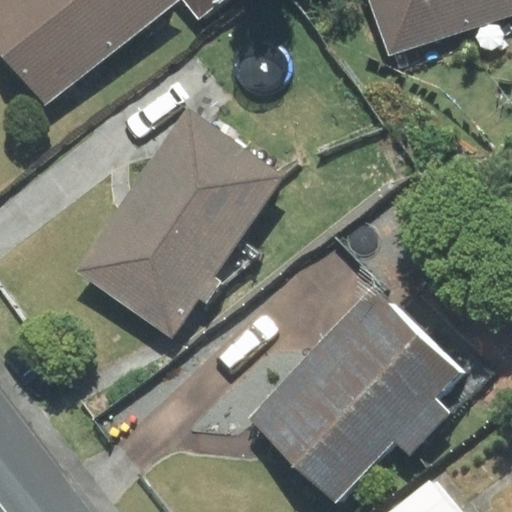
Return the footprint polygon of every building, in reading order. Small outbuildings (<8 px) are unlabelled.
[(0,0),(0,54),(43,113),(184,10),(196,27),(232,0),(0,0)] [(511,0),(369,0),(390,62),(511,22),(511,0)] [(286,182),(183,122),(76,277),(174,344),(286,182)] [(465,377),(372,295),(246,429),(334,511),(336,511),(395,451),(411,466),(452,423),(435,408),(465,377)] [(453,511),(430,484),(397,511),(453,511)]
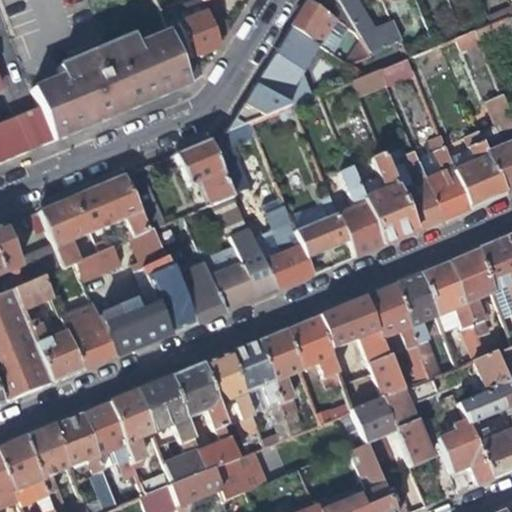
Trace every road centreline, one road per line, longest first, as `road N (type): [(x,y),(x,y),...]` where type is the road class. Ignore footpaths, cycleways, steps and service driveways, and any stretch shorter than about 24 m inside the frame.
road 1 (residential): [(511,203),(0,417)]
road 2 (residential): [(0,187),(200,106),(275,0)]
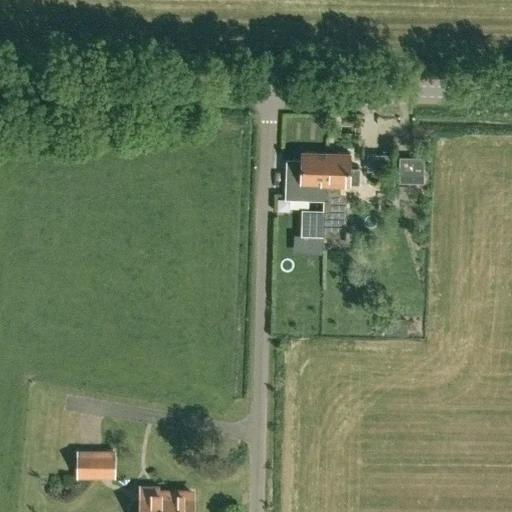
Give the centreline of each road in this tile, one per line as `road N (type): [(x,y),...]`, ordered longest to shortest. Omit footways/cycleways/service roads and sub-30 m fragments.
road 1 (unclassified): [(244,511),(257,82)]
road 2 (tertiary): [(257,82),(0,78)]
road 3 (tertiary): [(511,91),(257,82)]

§ §

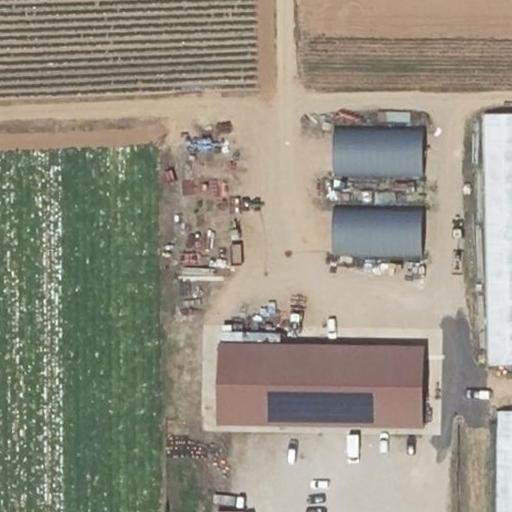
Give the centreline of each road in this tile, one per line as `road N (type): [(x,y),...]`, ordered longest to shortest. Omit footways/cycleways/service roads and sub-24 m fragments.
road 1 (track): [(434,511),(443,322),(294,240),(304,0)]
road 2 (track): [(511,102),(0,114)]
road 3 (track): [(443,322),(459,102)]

§ §

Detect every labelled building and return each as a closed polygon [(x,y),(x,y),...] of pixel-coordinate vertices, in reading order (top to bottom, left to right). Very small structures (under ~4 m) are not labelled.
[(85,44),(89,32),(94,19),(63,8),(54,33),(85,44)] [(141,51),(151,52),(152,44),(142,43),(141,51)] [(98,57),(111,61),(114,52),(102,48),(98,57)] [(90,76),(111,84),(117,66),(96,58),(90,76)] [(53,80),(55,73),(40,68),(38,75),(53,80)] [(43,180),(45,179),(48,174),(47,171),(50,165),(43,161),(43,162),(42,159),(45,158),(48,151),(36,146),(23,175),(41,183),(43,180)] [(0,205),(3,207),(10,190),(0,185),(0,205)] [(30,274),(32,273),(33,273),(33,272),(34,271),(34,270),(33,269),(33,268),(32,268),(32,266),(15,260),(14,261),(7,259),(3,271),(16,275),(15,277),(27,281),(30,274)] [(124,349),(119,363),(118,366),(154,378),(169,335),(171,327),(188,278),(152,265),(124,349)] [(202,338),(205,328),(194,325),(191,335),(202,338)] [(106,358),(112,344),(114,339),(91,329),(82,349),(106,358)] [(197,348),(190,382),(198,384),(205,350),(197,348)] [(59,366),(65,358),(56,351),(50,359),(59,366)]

§ §

> **Directions**
Rewrite the entries from the line containing "Return the footprint" through the line containing "road 2 (residential): [(0,187),(200,106),(275,0)]" as a JSON list of strings with one string per line, including both of those lines and omitting blank lines and pictures.

> **The output**
[
  "Return the footprint polygon of every building, in reading order. Small outbuildings (<8 px) are unlabelled.",
  "[(0,0),(0,54),(43,113),(184,10),(196,27),(232,0),(0,0)] [(511,0),(369,0),(390,62),(511,22),(511,0)] [(286,182),(183,122),(76,277),(174,344),(286,182)] [(465,377),(372,295),(246,429),(334,511),(336,511),(395,451),(411,466),(452,423),(435,408),(465,377)] [(453,511),(430,484),(397,511),(453,511)]",
  "Trace every road centreline, one road per line, longest first, as `road N (type): [(x,y),(x,y),...]` where type is the road class. Ignore footpaths, cycleways, steps and service driveways, and any stretch shorter than about 24 m inside the frame.",
  "road 1 (residential): [(511,203),(0,417)]",
  "road 2 (residential): [(0,187),(200,106),(275,0)]"
]